### [MATERIAL PROVIDED]
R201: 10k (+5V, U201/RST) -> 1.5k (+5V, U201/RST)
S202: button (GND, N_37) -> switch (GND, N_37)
==
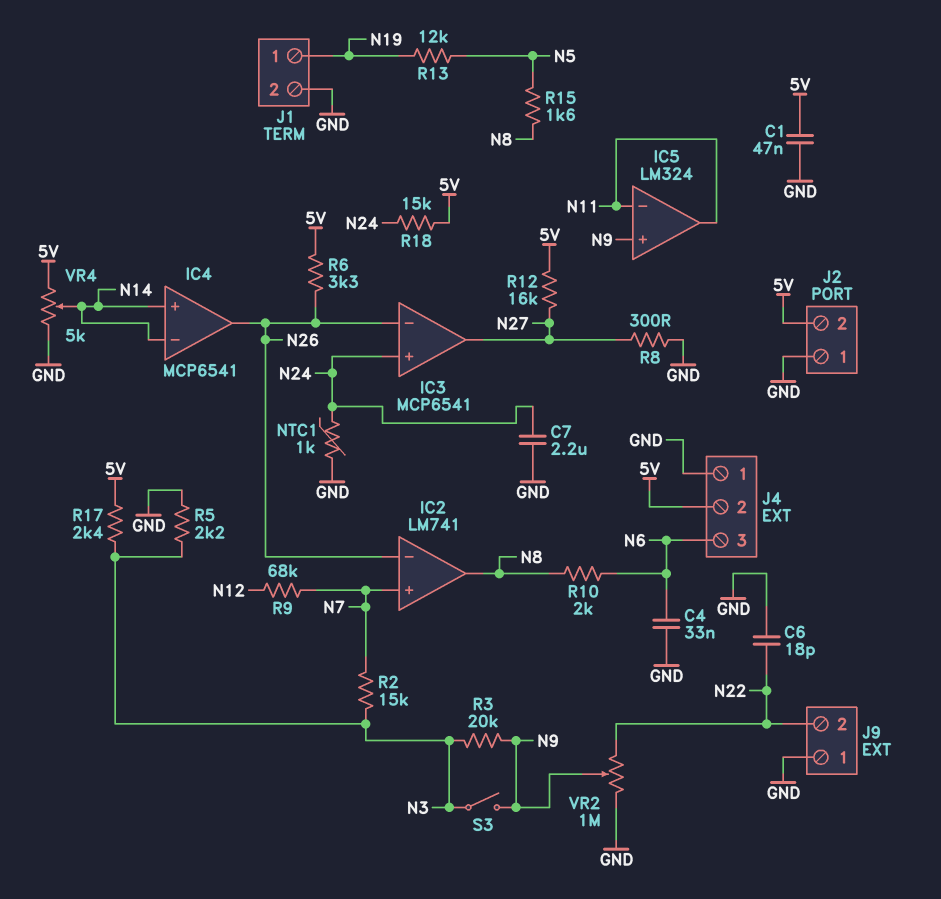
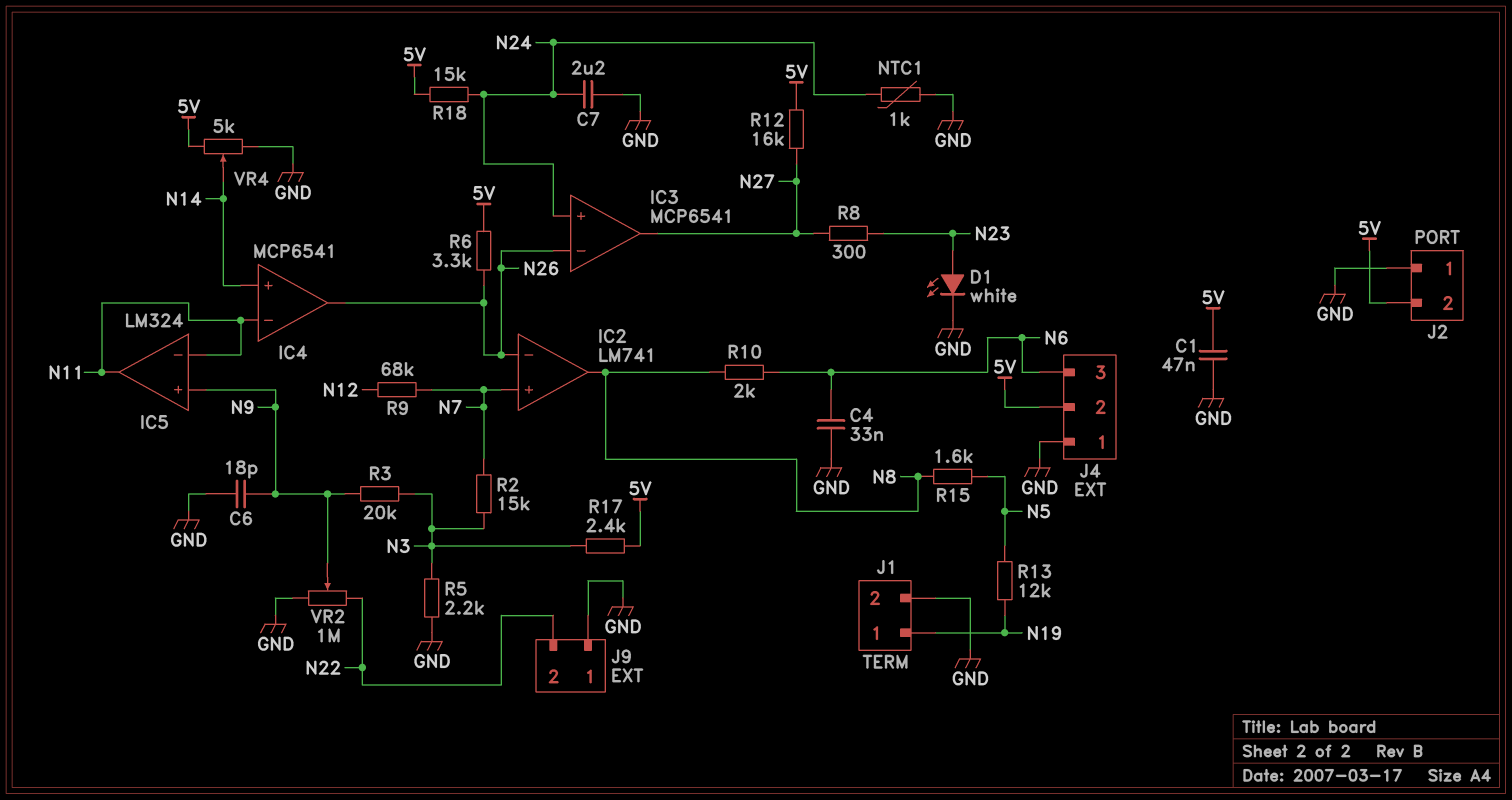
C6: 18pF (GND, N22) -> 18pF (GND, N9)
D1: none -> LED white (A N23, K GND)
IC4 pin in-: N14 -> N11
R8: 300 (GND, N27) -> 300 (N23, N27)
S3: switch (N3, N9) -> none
---
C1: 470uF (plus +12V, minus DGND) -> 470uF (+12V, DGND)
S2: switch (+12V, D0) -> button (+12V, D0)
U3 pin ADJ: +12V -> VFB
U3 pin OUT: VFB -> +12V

### [EXERCISE DIRECTIONS]
The expected output is exactly the lines of the listing above between the line holding "C1: 470uF (plus" and the line holding "U3 pin OUT: VFB -> +12V", inclusive.

### [SOLVED EXERCISE]
C1: 470uF (plus +12V, minus DGND) -> 470uF (+12V, DGND)
S2: switch (+12V, D0) -> button (+12V, D0)
U3 pin ADJ: +12V -> VFB
U3 pin OUT: VFB -> +12V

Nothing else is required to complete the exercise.